Your assignment: Below are the entries. Transcribe exactly the lines from the one with "yellow banana: 0 -> 2" through the one with "orange clock: 1 -> 0", ends included, and leave out all others.

Data extracted from a collection:
----

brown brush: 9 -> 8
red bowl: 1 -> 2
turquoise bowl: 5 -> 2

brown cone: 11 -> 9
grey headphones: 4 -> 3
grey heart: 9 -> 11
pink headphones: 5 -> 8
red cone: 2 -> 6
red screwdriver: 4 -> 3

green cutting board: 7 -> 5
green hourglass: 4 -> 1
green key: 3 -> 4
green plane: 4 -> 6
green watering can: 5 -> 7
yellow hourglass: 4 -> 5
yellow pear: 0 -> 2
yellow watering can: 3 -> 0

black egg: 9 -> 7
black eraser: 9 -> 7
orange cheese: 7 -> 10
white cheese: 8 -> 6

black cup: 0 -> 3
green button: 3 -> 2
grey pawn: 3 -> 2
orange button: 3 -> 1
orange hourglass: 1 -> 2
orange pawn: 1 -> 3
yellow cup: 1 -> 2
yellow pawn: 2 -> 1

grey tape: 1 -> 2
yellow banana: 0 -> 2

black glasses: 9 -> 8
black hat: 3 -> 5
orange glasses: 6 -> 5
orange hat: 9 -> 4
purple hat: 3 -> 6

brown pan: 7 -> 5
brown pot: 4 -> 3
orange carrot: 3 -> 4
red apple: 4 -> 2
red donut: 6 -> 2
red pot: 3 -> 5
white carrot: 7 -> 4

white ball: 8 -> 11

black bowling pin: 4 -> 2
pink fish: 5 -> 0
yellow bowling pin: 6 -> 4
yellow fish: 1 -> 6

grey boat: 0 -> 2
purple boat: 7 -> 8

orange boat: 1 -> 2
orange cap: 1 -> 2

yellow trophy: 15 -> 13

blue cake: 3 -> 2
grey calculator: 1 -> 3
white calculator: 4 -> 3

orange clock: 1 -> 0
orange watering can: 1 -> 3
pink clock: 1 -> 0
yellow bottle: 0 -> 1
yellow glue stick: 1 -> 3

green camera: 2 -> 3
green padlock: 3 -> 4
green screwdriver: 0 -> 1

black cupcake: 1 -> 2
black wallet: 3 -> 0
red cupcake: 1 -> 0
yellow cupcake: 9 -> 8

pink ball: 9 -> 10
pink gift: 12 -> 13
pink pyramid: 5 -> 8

----

Reply:
yellow banana: 0 -> 2

black glasses: 9 -> 8
black hat: 3 -> 5
orange glasses: 6 -> 5
orange hat: 9 -> 4
purple hat: 3 -> 6

brown pan: 7 -> 5
brown pot: 4 -> 3
orange carrot: 3 -> 4
red apple: 4 -> 2
red donut: 6 -> 2
red pot: 3 -> 5
white carrot: 7 -> 4

white ball: 8 -> 11

black bowling pin: 4 -> 2
pink fish: 5 -> 0
yellow bowling pin: 6 -> 4
yellow fish: 1 -> 6

grey boat: 0 -> 2
purple boat: 7 -> 8

orange boat: 1 -> 2
orange cap: 1 -> 2

yellow trophy: 15 -> 13

blue cake: 3 -> 2
grey calculator: 1 -> 3
white calculator: 4 -> 3

orange clock: 1 -> 0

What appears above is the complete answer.